What you should do: Could you transcribe the entries below exactly, without any of the pictures?

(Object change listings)
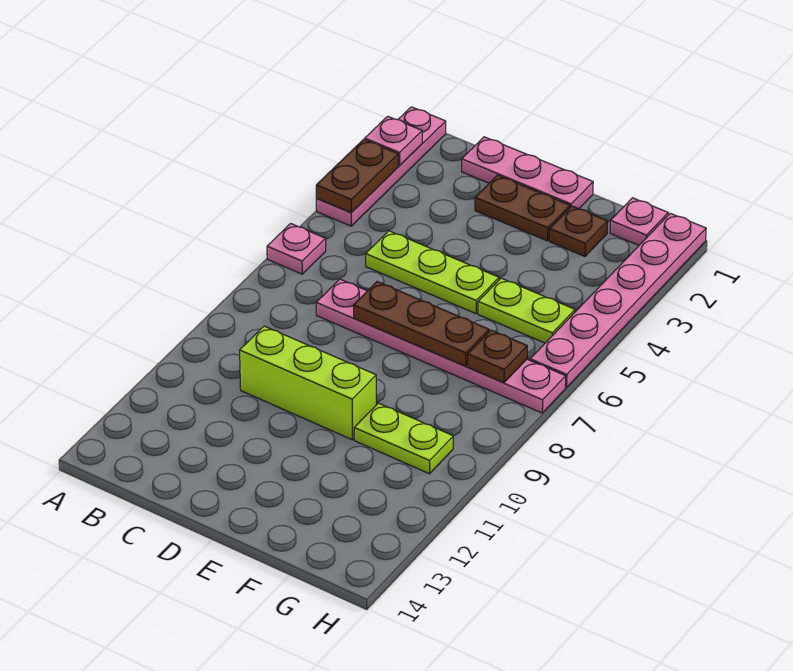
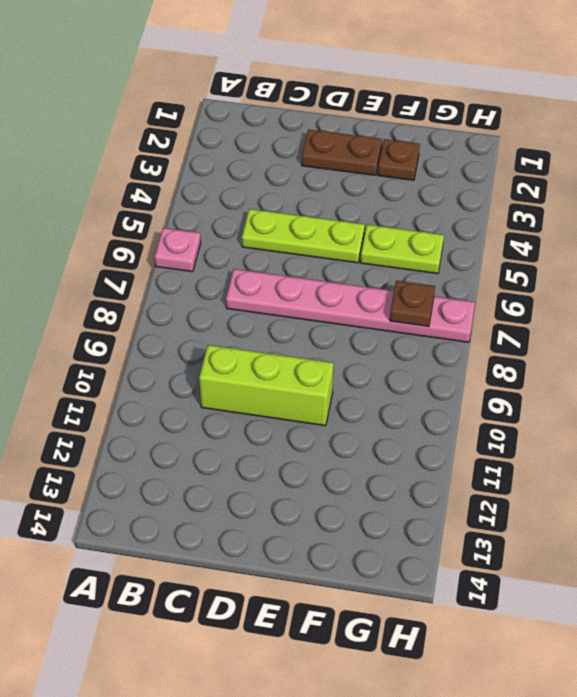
none -> pink 1x4 plate [316,107,446,226]
none -> pink 1x3 plate [462,137,593,209]
none -> lime 1x2 plate [354,403,453,474]

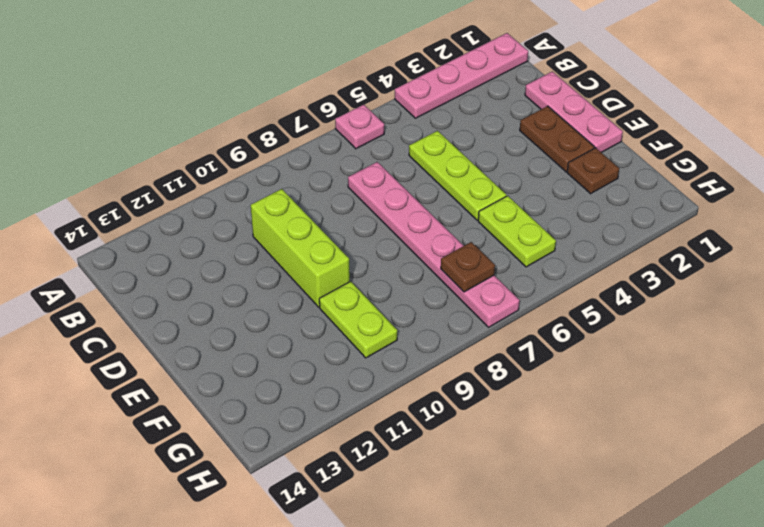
none -> pink 1x1 plate [610,198,668,245]
none -> pink 1x6 plate [530,213,706,388]
none -> pink 1x1 plate [365,116,422,166]

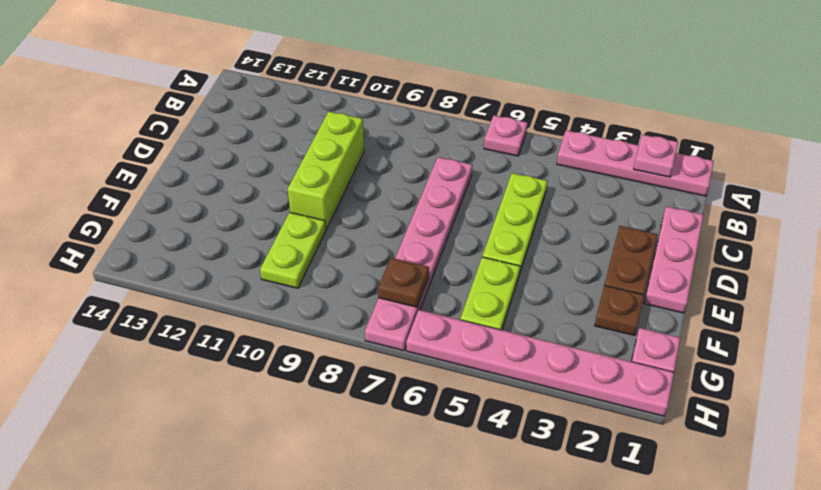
none -> brown 1x2 plate [316,139,398,213]
none -> brown 1x3 plate [354,282,489,366]

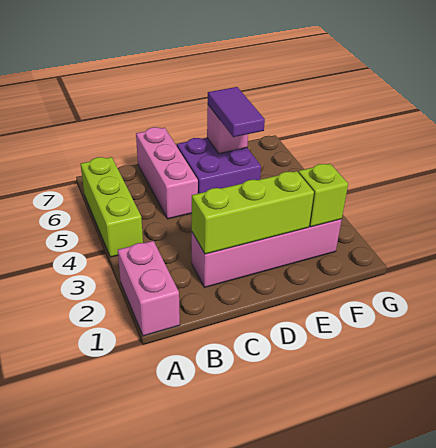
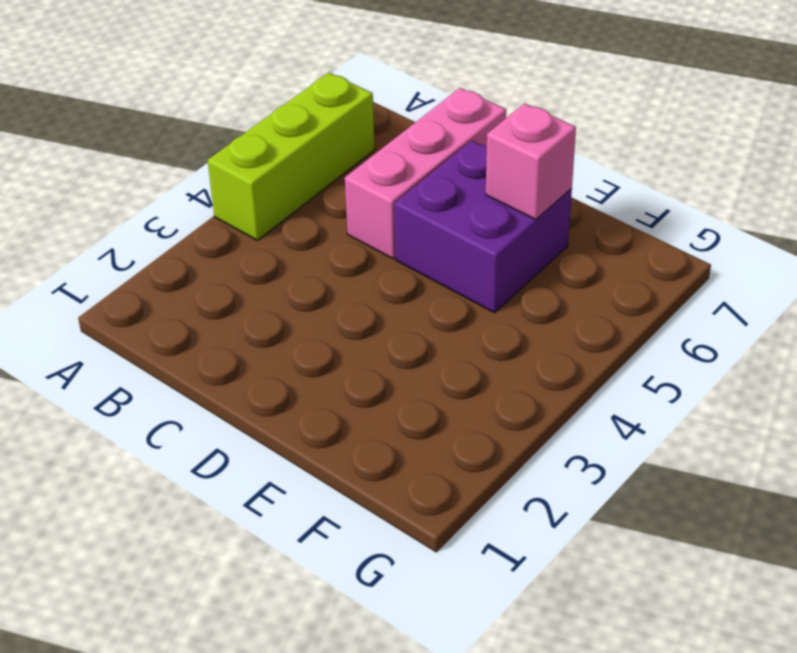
none -> pink 1x2 brick [118,241,180,336]
none -> pink 1x4 brick [192,219,342,287]

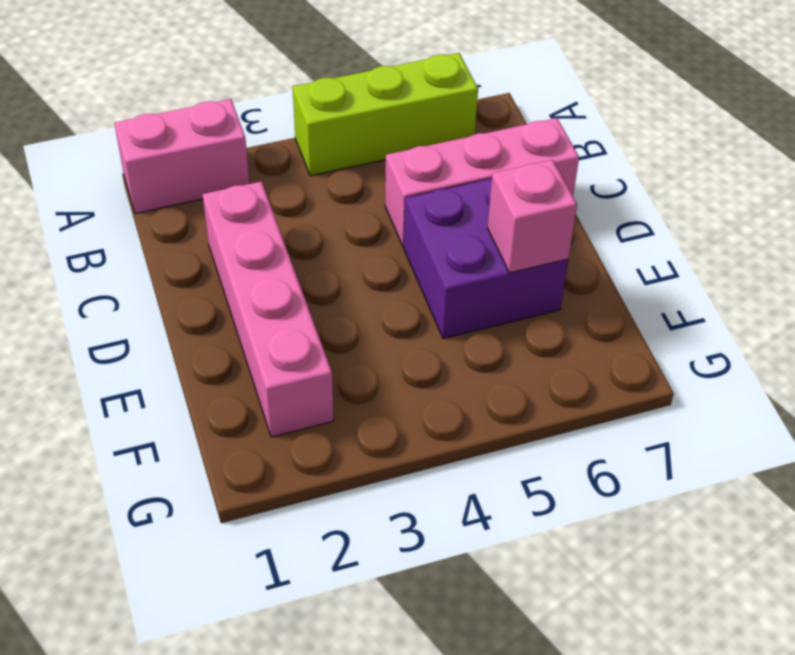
none -> lime 1x3 brick [192,171,314,254]
none -> lime 1x1 brick [298,164,348,227]

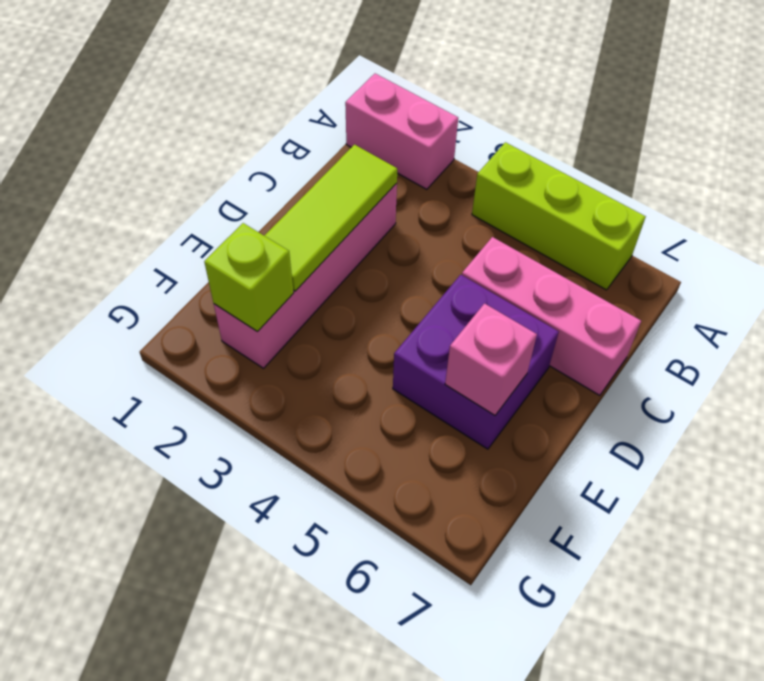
lime 1x3 tile [264,145,397,291] -> lime 1x3 brick [192,171,314,254]
none -> purple 1x2 tile [208,87,265,137]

Result of this task:
none -> pink 1x4 plate [316,107,446,226]
none -> pink 1x3 plate [462,137,593,209]
none -> lime 1x2 plate [354,403,453,474]

none -> pink 1x1 plate [610,198,668,245]
none -> pink 1x6 plate [530,213,706,388]
none -> pink 1x1 plate [365,116,422,166]

none -> brown 1x2 plate [316,139,398,213]
none -> brown 1x3 plate [354,282,489,366]

none -> pink 1x2 brick [118,241,180,336]
none -> pink 1x4 brick [192,219,342,287]

none -> lime 1x3 brick [192,171,314,254]
none -> lime 1x1 brick [298,164,348,227]

lime 1x3 tile [264,145,397,291] -> lime 1x3 brick [192,171,314,254]
none -> purple 1x2 tile [208,87,265,137]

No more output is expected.